* What to work on *
Find the lines of the listing that contain the string "rolling", and return them.

⁂

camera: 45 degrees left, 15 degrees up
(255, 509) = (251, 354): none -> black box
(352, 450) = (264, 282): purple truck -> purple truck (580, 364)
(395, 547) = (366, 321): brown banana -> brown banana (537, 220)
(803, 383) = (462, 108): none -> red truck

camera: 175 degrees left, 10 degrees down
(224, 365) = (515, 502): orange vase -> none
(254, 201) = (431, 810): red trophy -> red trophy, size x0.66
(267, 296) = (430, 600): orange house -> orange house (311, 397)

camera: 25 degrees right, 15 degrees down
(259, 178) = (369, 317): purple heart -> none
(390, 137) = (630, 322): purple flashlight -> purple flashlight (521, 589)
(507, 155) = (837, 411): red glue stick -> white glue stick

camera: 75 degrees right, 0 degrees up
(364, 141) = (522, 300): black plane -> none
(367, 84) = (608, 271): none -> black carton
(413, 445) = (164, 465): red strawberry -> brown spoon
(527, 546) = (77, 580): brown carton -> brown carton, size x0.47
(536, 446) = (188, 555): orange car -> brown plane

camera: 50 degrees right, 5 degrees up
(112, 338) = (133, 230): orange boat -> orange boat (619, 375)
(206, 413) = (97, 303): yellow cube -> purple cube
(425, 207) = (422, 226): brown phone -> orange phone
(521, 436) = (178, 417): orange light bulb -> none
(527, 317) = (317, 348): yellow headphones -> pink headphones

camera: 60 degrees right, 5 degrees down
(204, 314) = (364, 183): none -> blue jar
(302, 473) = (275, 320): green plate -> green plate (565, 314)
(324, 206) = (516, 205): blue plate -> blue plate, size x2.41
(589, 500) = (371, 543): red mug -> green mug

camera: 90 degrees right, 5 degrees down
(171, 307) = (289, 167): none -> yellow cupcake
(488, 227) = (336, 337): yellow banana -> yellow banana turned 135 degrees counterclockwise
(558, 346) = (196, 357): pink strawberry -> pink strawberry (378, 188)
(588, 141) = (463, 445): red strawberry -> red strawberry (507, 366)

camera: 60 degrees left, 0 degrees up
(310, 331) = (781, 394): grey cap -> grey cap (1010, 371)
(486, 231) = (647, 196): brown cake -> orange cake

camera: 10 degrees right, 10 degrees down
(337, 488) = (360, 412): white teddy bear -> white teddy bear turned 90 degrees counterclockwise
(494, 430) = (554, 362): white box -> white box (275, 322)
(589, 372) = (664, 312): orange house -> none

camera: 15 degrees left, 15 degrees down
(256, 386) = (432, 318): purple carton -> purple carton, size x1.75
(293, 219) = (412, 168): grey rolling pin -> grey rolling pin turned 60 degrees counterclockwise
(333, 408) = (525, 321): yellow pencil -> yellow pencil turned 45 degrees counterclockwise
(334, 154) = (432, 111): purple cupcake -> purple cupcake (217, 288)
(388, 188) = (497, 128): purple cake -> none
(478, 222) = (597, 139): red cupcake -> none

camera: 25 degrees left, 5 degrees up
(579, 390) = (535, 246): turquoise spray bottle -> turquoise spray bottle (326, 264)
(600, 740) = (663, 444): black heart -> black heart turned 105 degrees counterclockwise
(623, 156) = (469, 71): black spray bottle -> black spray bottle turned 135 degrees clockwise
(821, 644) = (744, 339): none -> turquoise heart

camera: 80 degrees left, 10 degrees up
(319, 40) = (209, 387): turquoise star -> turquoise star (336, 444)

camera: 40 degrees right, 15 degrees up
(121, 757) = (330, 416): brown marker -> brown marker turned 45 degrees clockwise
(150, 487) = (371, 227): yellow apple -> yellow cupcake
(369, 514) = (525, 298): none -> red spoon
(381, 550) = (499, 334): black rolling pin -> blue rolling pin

⁂

* Task output *
(293, 219) = (412, 168): grey rolling pin -> grey rolling pin turned 60 degrees counterclockwise
(381, 550) = (499, 334): black rolling pin -> blue rolling pin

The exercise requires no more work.